RECORD EXCERPTS –

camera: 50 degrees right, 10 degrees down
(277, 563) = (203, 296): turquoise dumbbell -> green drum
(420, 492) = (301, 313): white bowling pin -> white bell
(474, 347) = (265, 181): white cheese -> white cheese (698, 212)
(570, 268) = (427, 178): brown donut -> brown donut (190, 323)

* * *

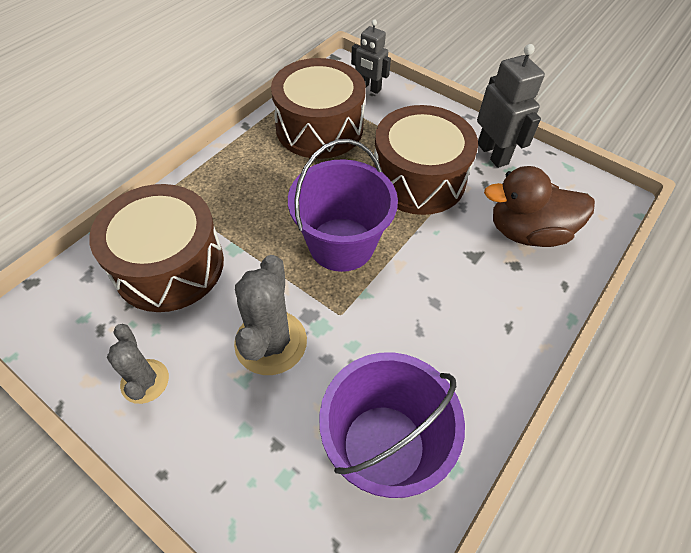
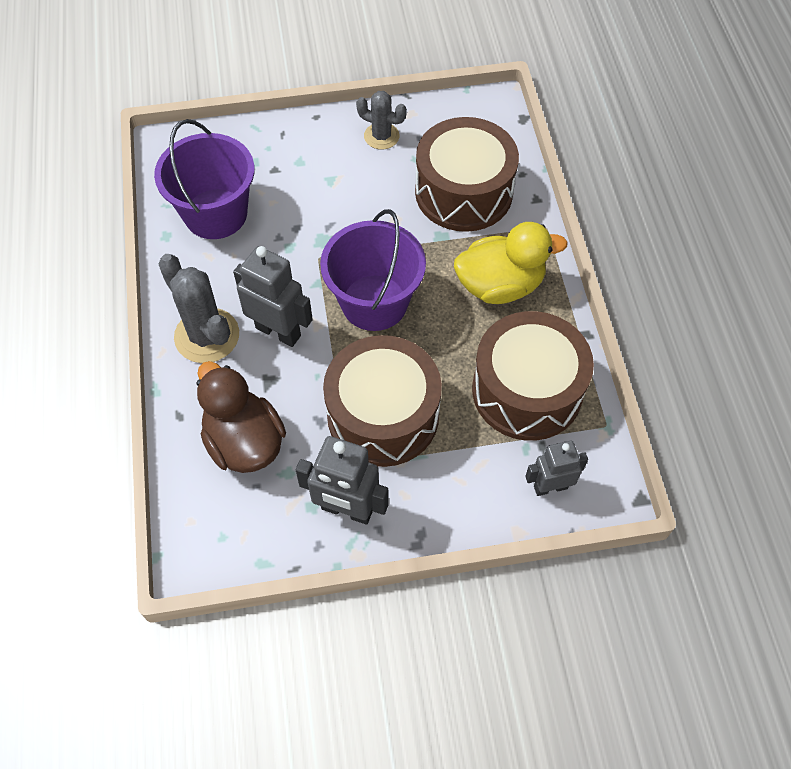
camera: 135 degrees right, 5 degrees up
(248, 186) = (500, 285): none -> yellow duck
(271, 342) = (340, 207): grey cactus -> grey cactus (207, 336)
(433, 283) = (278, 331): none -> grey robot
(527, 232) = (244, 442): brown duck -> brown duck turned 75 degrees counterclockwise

EXERCISE – When you reach the line with "(277, 563) = (203, 296): turquoise" in the records above, start writing out lines exactly, and stop once the line with "(570, 268) = (427, 178): brown" has been written; include nothing else.

RESPONSE BOX –
(277, 563) = (203, 296): turquoise dumbbell -> green drum
(420, 492) = (301, 313): white bowling pin -> white bell
(474, 347) = (265, 181): white cheese -> white cheese (698, 212)
(570, 268) = (427, 178): brown donut -> brown donut (190, 323)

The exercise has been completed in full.